• SUPPLIED MATERIAL:
BEGIN

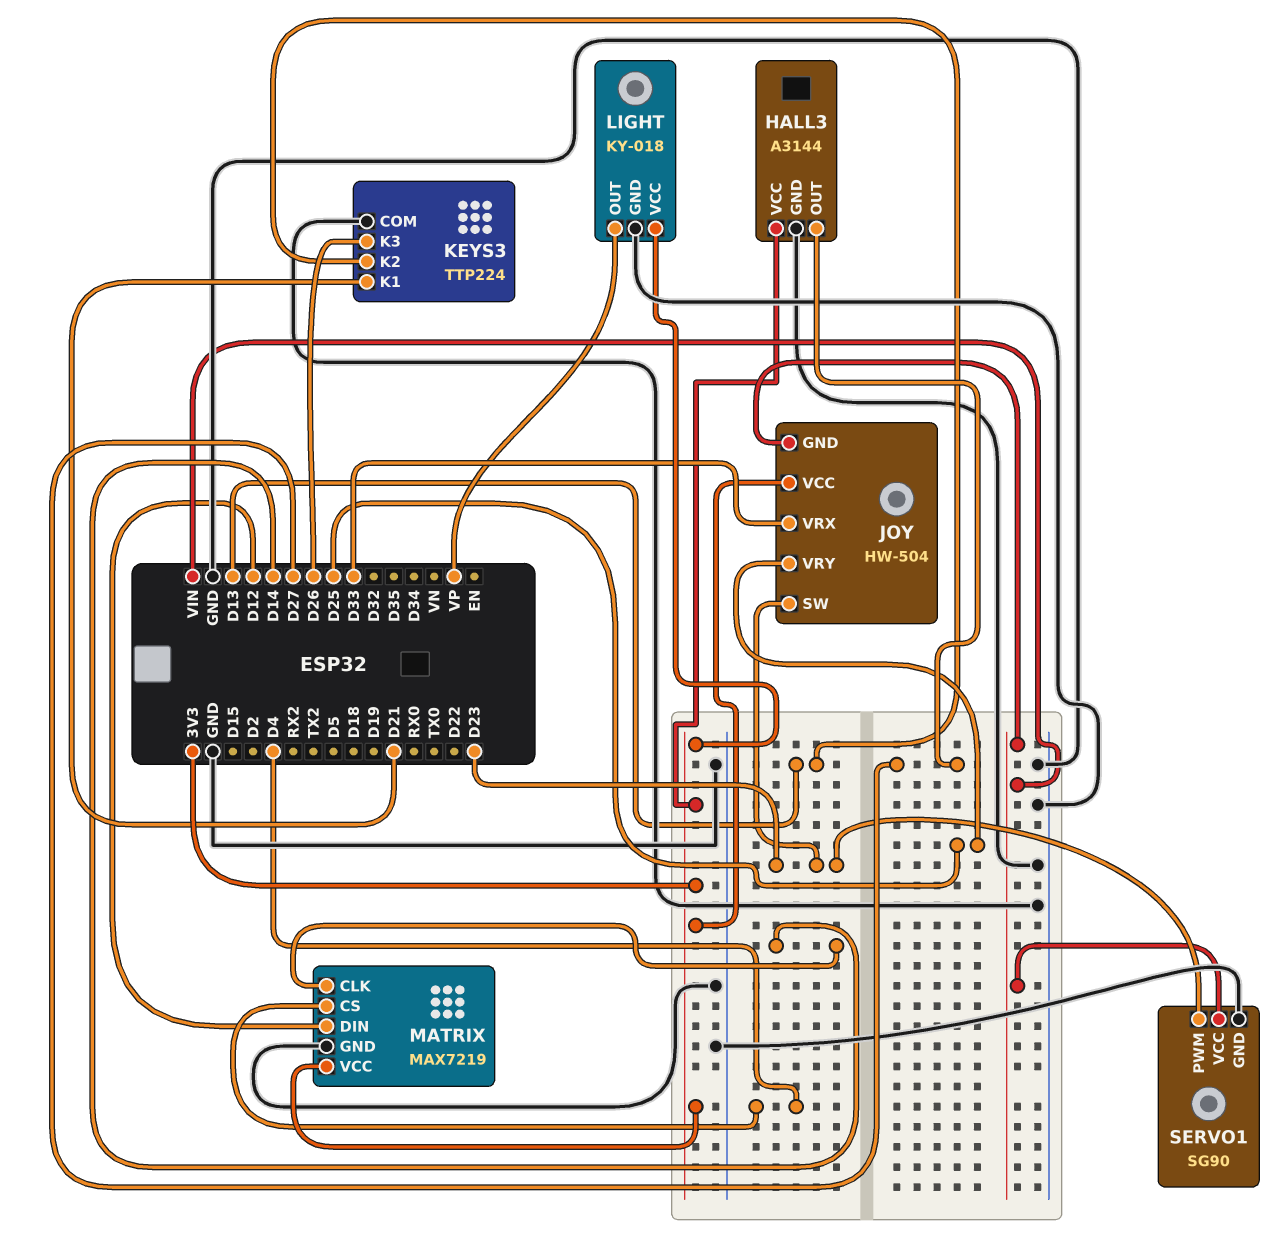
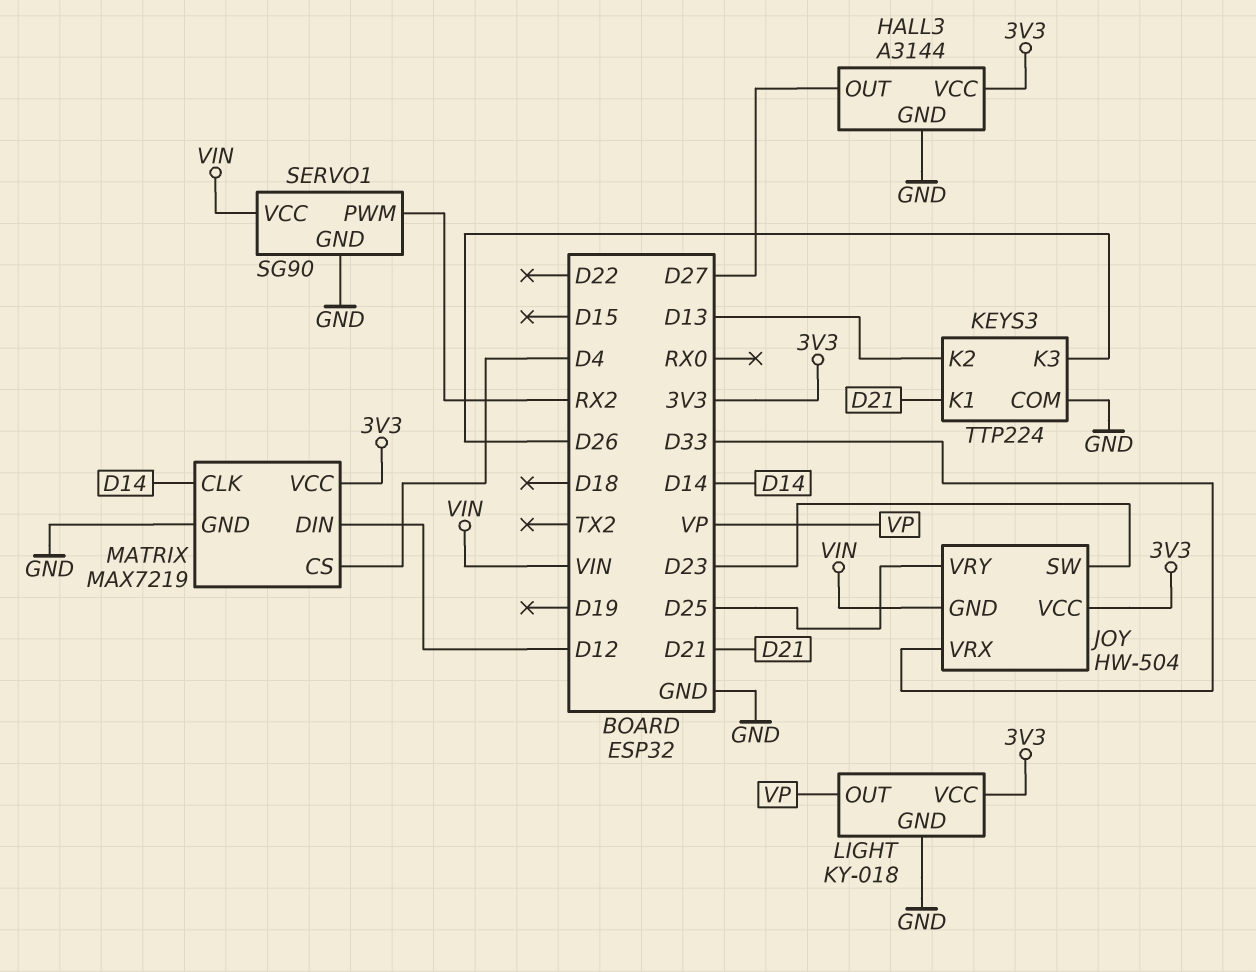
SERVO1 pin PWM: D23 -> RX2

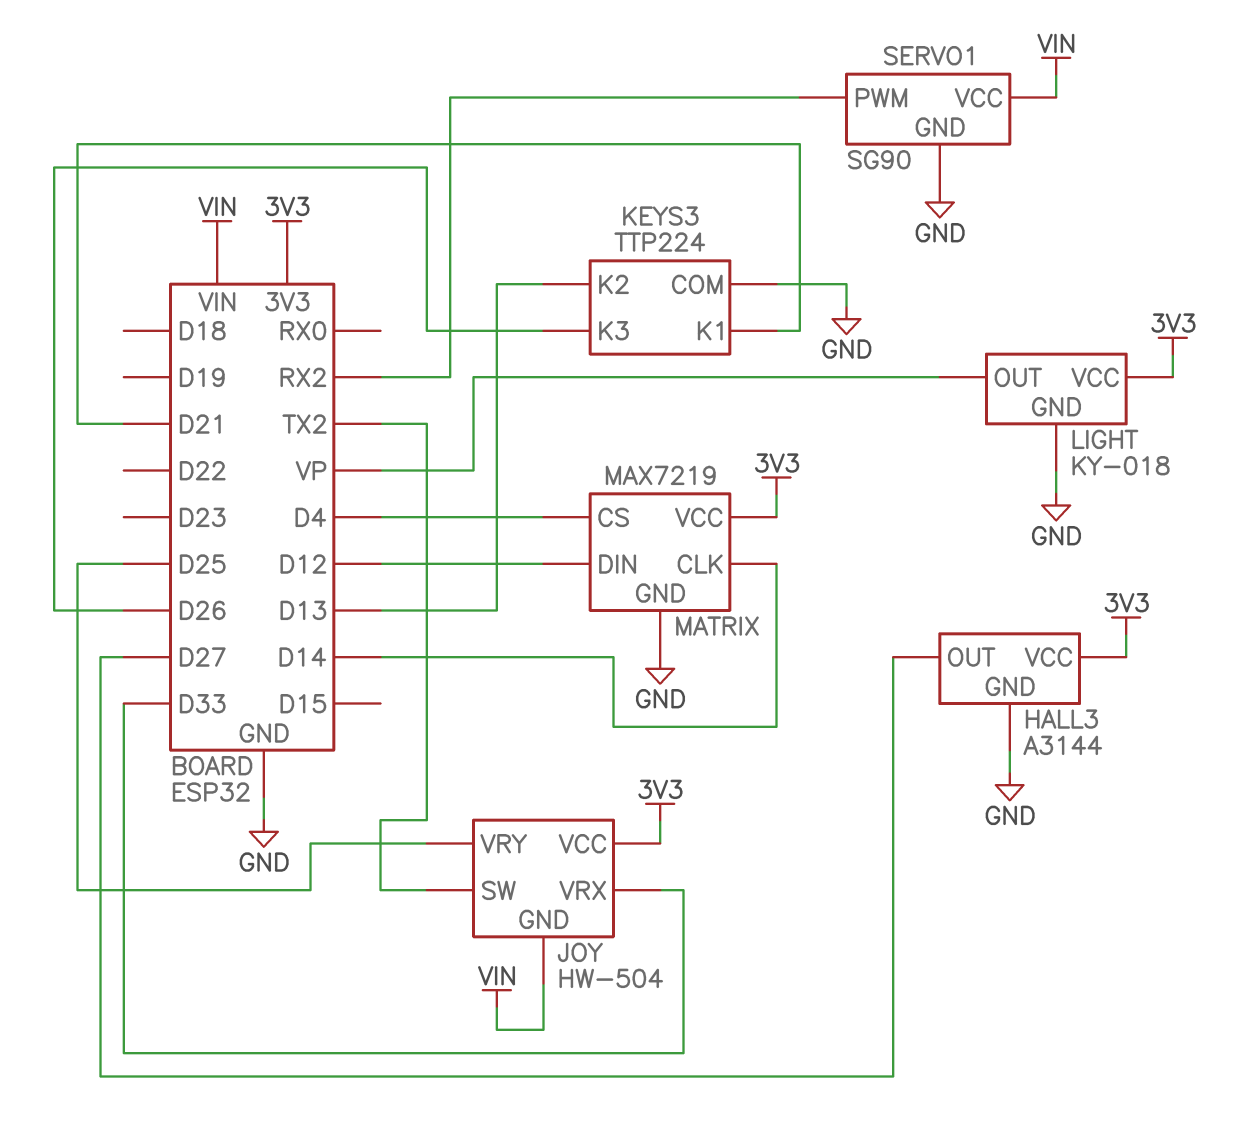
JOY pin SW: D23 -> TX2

END
BEGIN

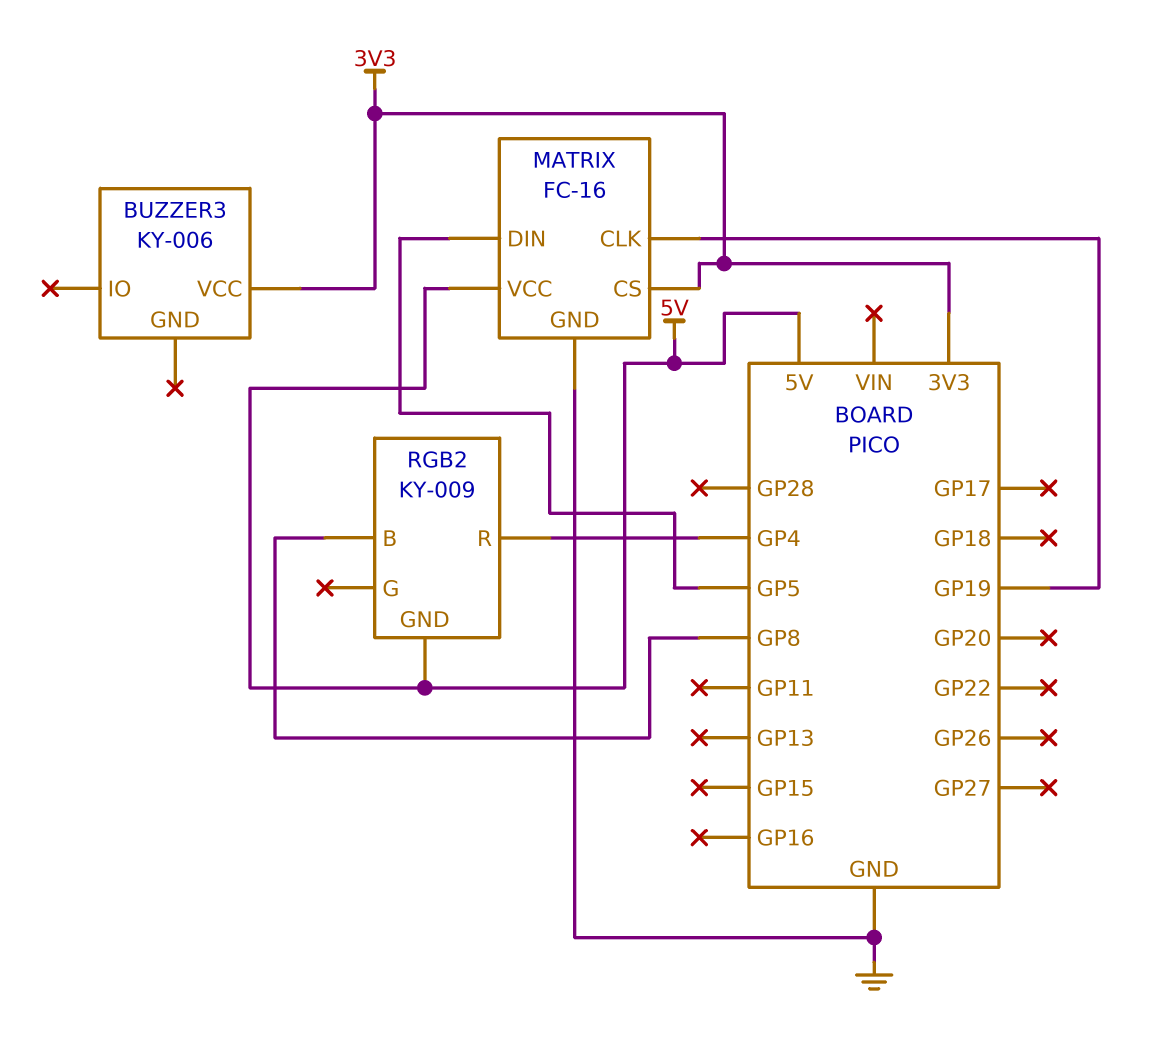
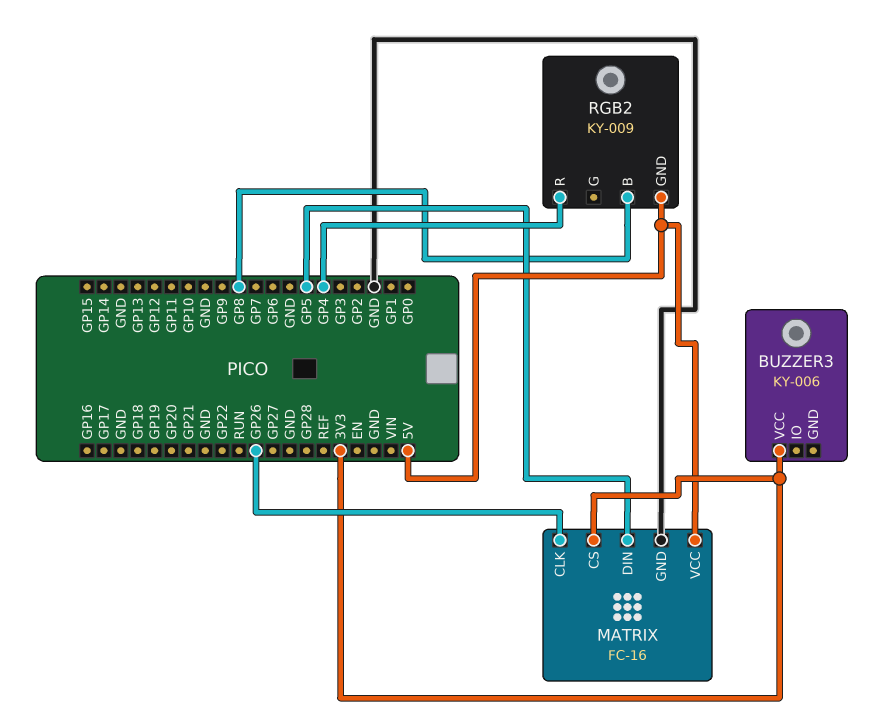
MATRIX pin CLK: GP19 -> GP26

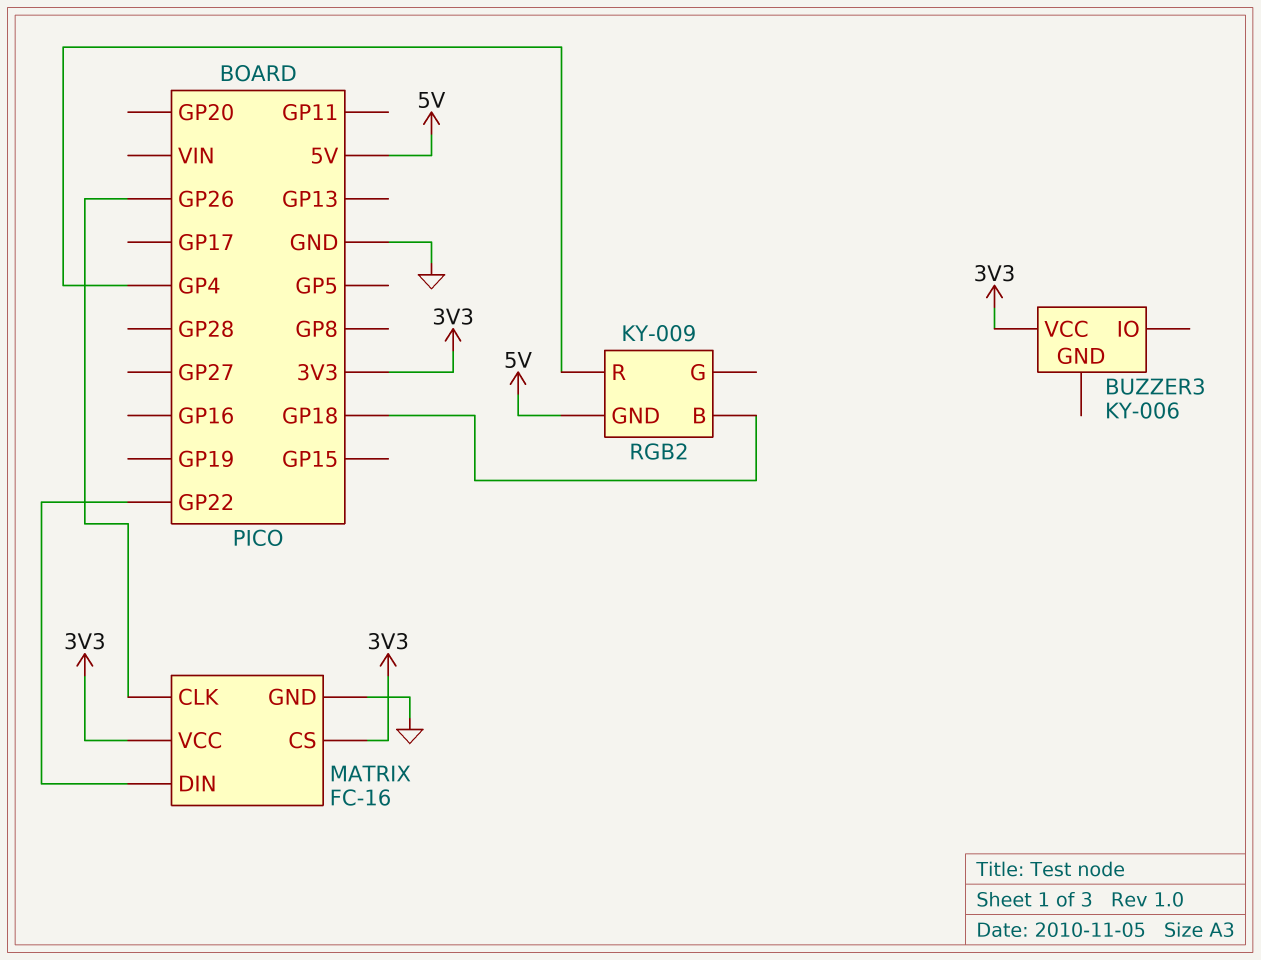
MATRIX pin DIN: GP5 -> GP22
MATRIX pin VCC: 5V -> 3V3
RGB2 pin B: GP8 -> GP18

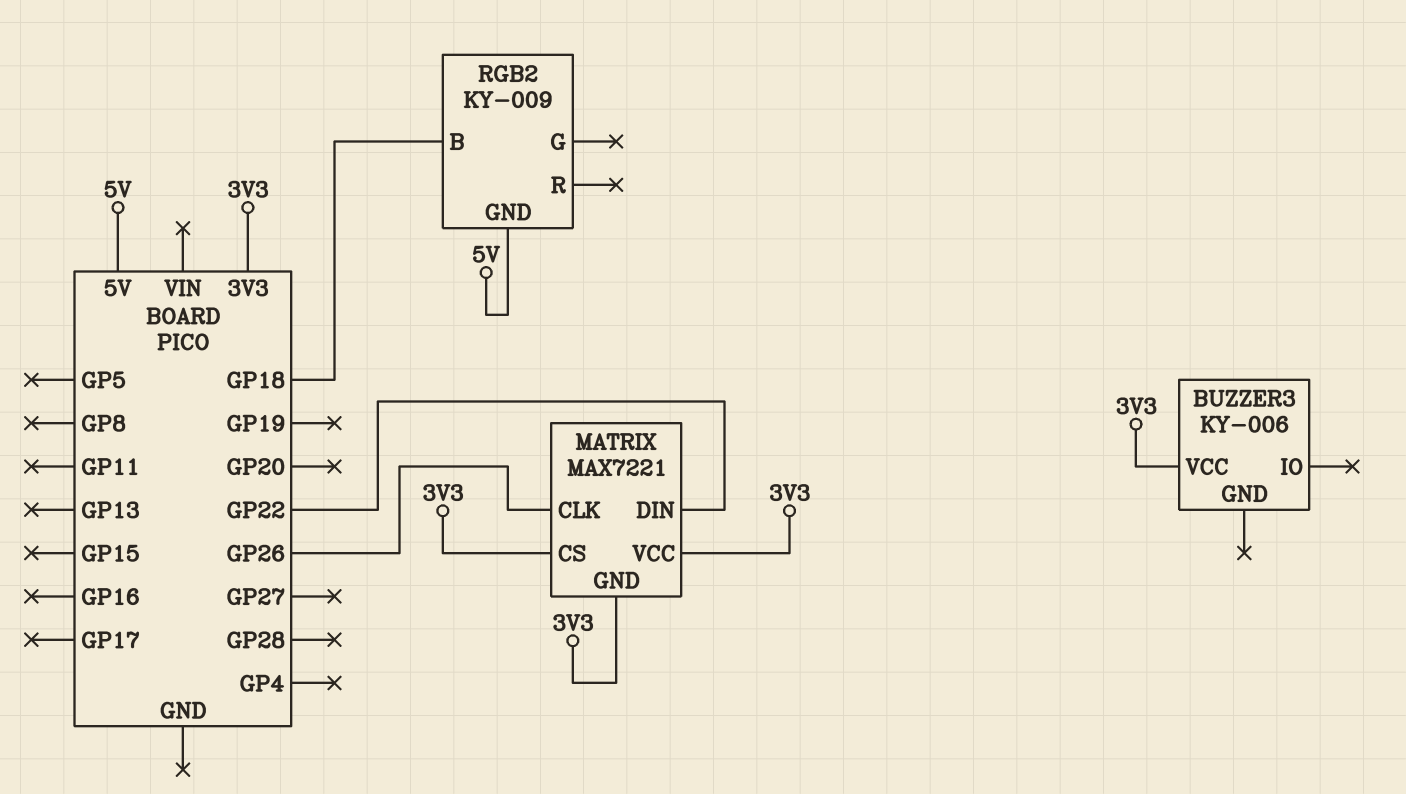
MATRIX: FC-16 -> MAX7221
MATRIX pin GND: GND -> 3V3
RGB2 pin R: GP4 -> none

END

• INSTRUCTIONS TO FOLLOW: Only lines with the word "MATRIX" are wanted, so copy each one from the records.

• ANSWER SECTION:
MATRIX pin CLK: GP19 -> GP26
MATRIX pin DIN: GP5 -> GP22
MATRIX pin VCC: 5V -> 3V3
MATRIX: FC-16 -> MAX7221
MATRIX pin GND: GND -> 3V3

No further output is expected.